▸ **TASK INSTRUCTIONS**: Retype the records below exactly as they appear, but leave out any pictures.
========================================================================
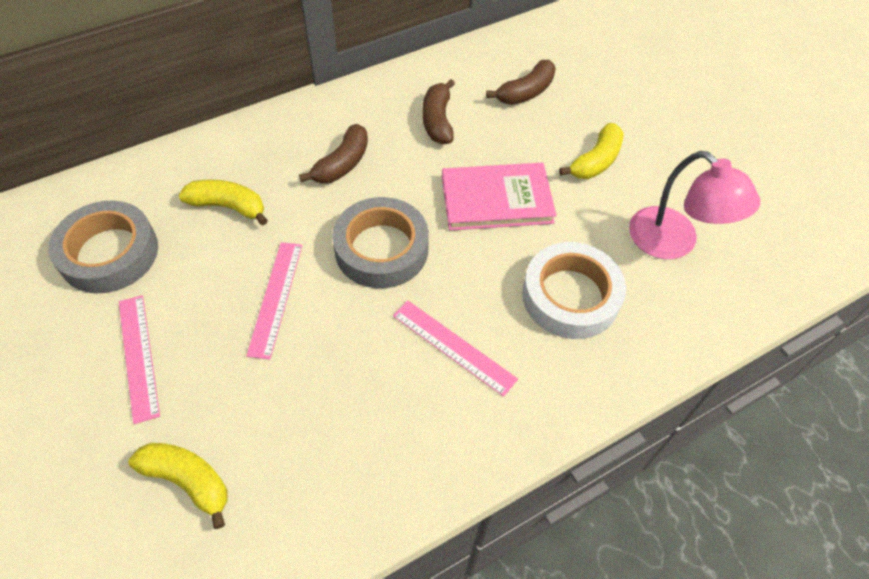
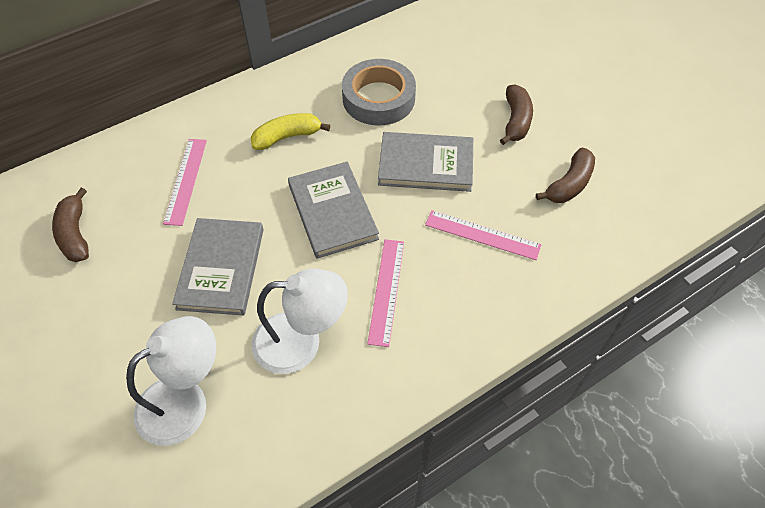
grey book: 0 -> 3
grey tape: 2 -> 1
pink book: 1 -> 0
pink lamp: 1 -> 0
white lamp: 0 -> 2
white tape: 1 -> 0
yellow banana: 3 -> 1

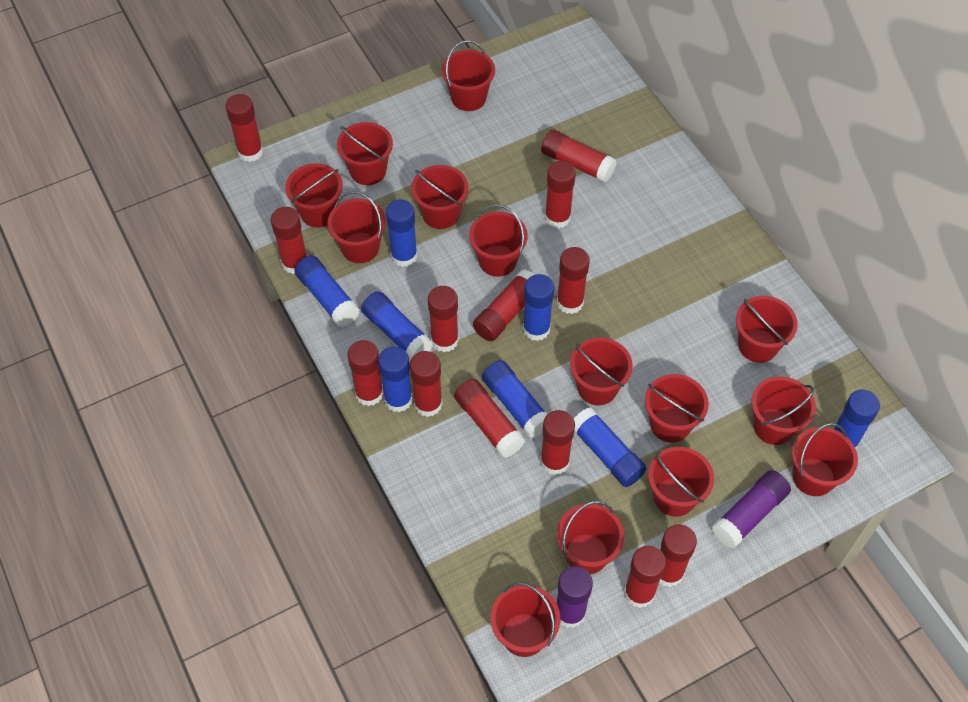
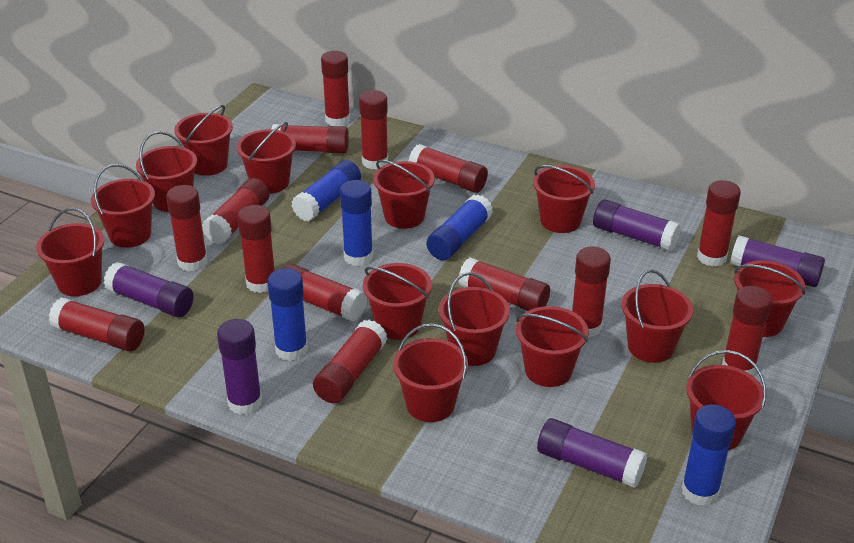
blue glue stick: 8 -> 5
purple glue stick: 2 -> 5
red glue stick: 13 -> 14

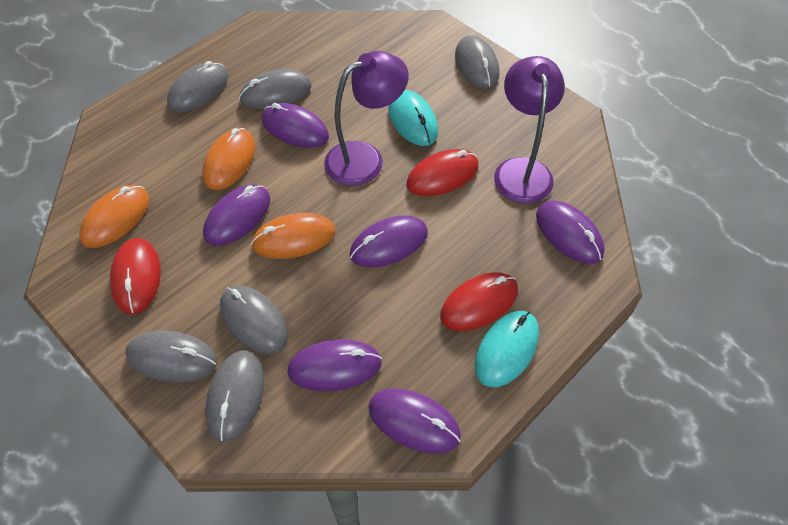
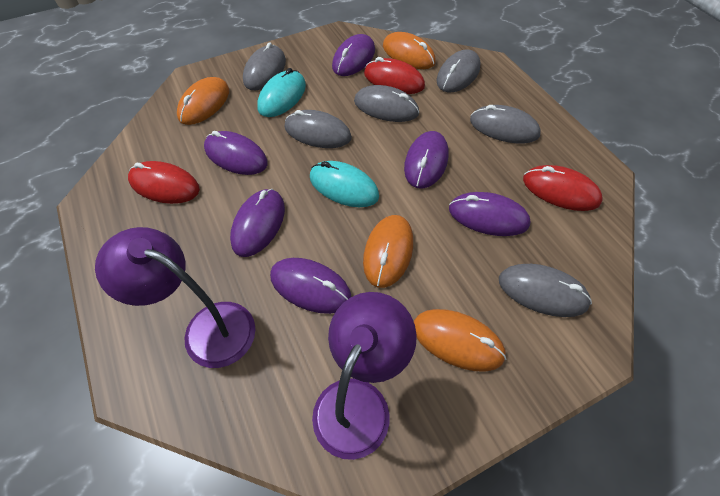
orange mouse: 3 -> 4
========================================================================
▸ **EXERCISE SOLUTION**:
grey book: 0 -> 3
grey tape: 2 -> 1
pink book: 1 -> 0
pink lamp: 1 -> 0
white lamp: 0 -> 2
white tape: 1 -> 0
yellow banana: 3 -> 1

blue glue stick: 8 -> 5
purple glue stick: 2 -> 5
red glue stick: 13 -> 14

orange mouse: 3 -> 4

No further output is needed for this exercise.